Data for the task -
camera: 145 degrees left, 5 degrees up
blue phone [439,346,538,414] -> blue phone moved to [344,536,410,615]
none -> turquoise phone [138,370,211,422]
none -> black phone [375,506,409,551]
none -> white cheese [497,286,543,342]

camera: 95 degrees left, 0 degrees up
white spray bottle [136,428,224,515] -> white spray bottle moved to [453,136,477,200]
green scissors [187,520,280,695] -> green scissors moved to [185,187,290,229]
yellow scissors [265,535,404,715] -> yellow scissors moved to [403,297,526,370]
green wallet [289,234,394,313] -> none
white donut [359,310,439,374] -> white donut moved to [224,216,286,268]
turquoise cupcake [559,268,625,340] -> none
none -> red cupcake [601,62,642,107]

==

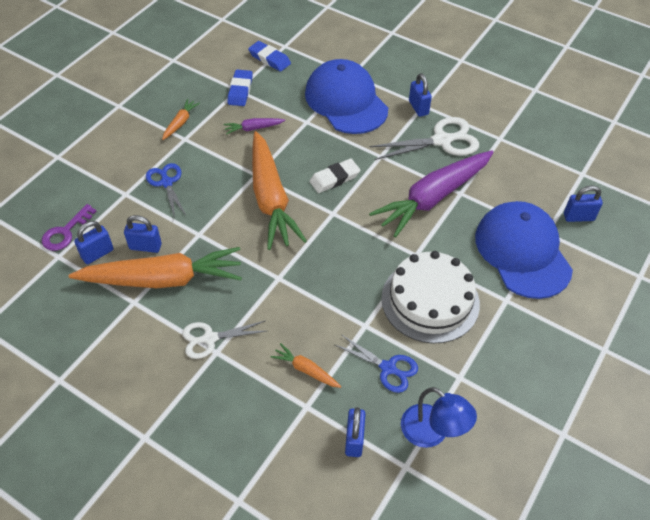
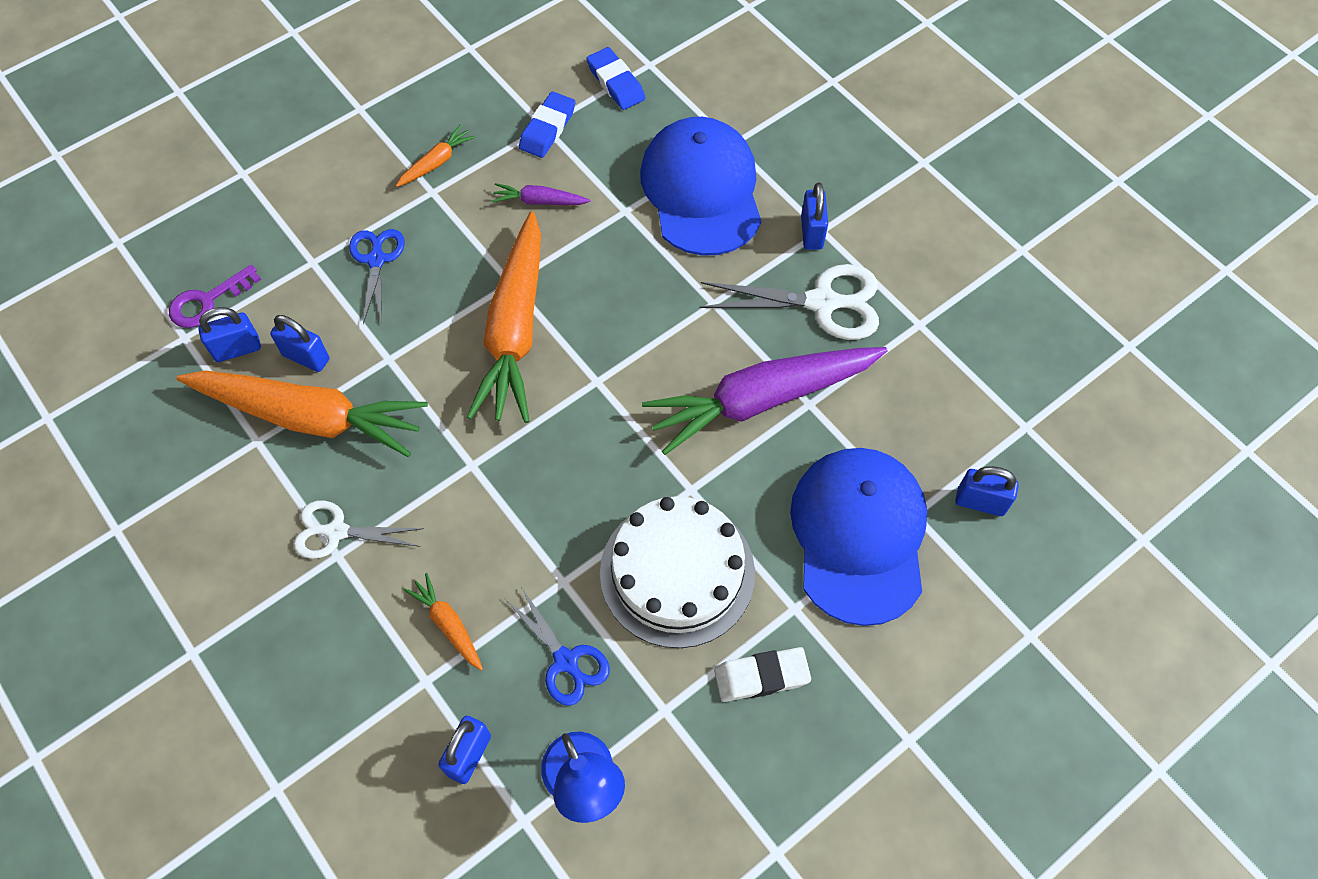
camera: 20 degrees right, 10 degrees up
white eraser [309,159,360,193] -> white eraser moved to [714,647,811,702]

Job item - Please transcribe exactly the lines above from the line that has "green wallet [289,234,394,313] -> none" up to and including the line that has "none -> red cupcake [601,62,642,107]"; no other line belongs in the answer.

Answer box -
green wallet [289,234,394,313] -> none
white donut [359,310,439,374] -> white donut moved to [224,216,286,268]
turquoise cupcake [559,268,625,340] -> none
none -> red cupcake [601,62,642,107]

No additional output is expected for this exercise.